(Recorded data)
# # # # # # #
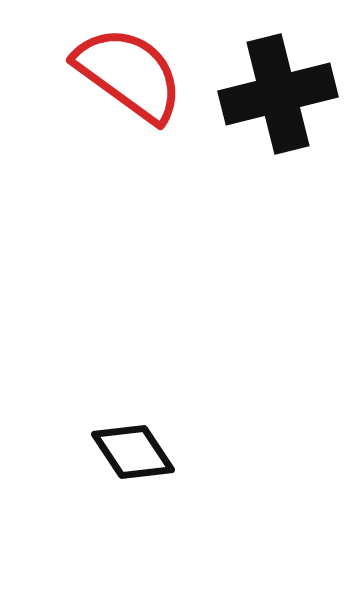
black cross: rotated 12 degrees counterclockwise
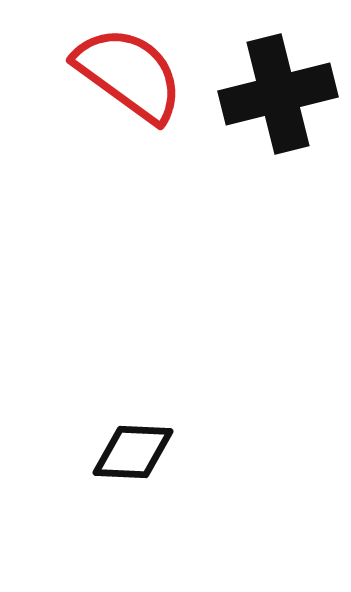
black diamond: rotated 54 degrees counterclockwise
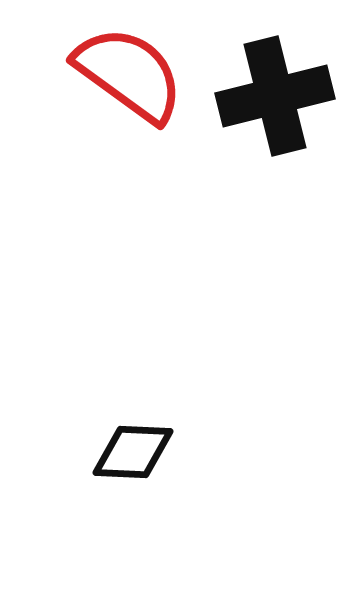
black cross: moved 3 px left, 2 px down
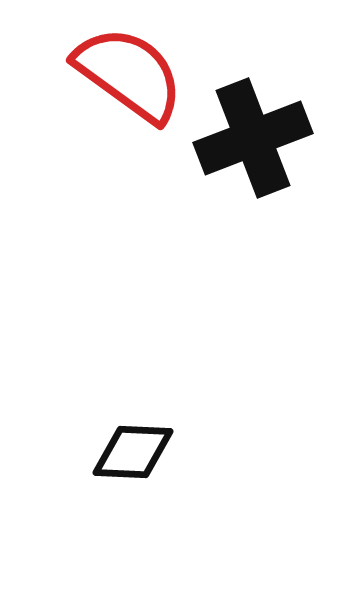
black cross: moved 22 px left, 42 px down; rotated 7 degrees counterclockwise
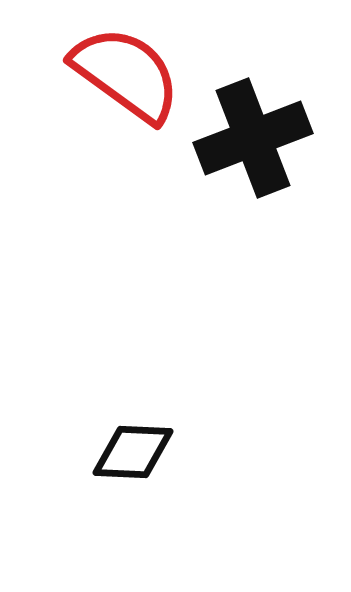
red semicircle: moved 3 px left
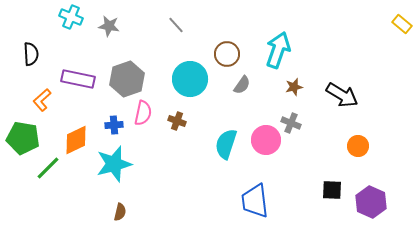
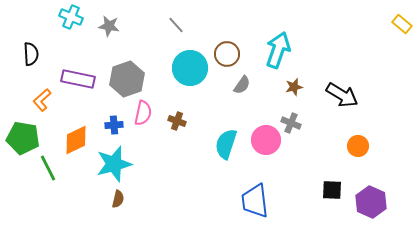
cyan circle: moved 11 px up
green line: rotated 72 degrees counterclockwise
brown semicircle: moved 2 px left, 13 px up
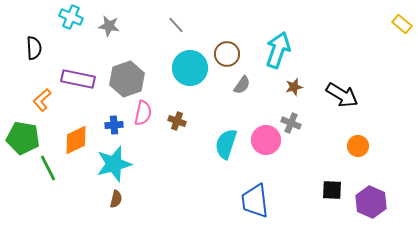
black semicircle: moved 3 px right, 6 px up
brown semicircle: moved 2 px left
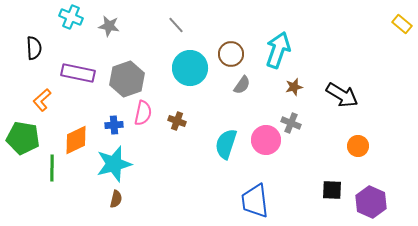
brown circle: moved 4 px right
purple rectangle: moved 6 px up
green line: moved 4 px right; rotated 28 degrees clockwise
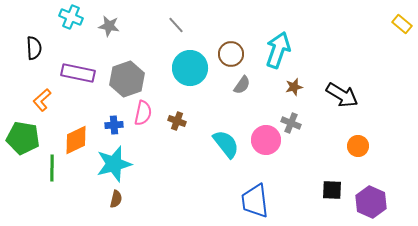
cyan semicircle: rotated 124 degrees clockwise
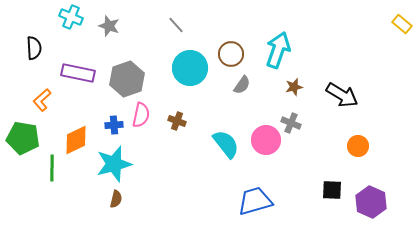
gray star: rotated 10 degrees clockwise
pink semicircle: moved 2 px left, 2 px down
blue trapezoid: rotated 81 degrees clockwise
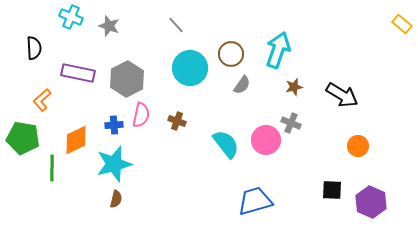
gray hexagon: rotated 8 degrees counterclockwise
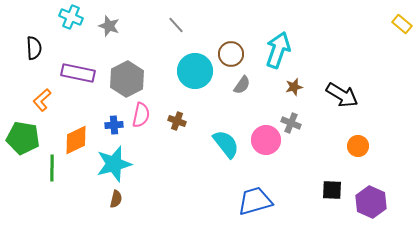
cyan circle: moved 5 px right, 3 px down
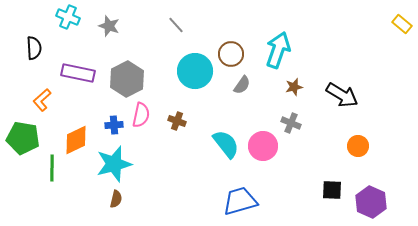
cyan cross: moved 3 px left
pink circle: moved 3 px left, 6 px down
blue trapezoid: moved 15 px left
# # # # # # #
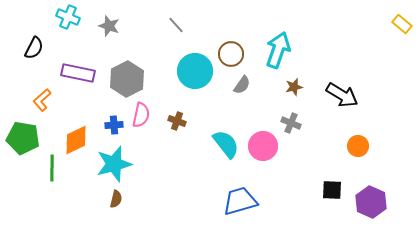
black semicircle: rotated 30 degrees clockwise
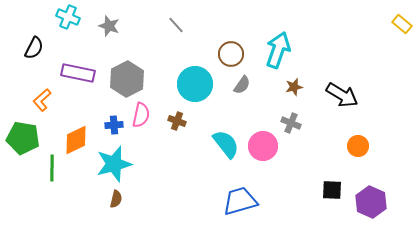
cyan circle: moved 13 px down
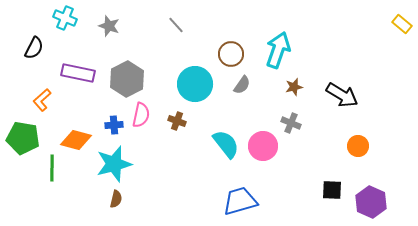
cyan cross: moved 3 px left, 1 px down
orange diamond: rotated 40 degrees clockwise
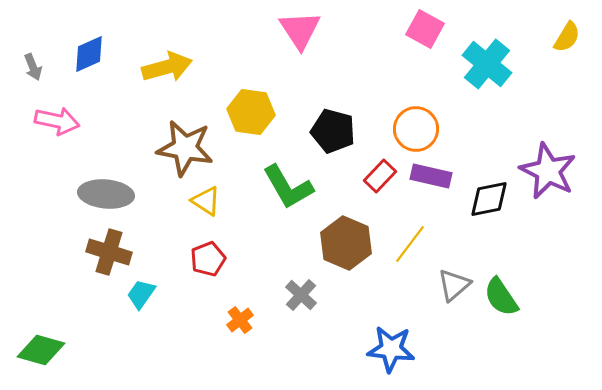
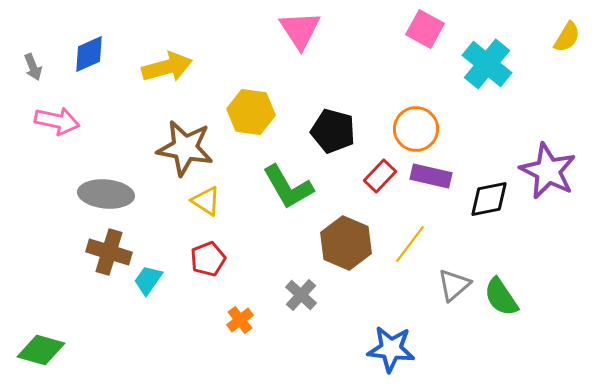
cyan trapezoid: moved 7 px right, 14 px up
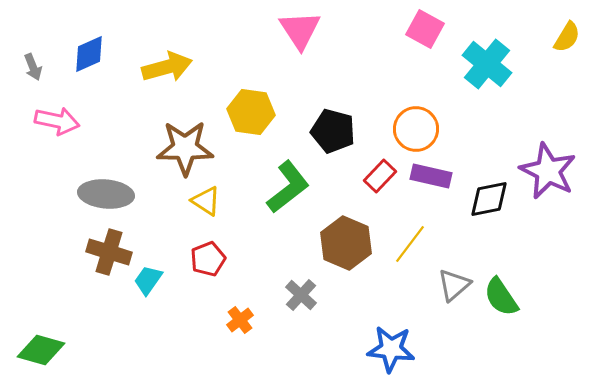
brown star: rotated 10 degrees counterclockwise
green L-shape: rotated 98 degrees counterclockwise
# # # # # # #
#### REQUIRED WORK:
Quote the run of entries above that opens with the line containing "brown circle: moved 4 px right" and closes with the line containing "cyan circle: moved 5 px right, 3 px down", including both of those lines. Leave out the picture lines.

#### TASK OUTPUT:
brown circle: moved 4 px right
purple rectangle: moved 6 px up
green line: moved 4 px right; rotated 28 degrees clockwise
cyan semicircle: rotated 124 degrees clockwise
gray star: rotated 10 degrees clockwise
pink semicircle: moved 2 px left, 2 px down
blue trapezoid: rotated 81 degrees clockwise
gray hexagon: rotated 8 degrees counterclockwise
cyan circle: moved 5 px right, 3 px down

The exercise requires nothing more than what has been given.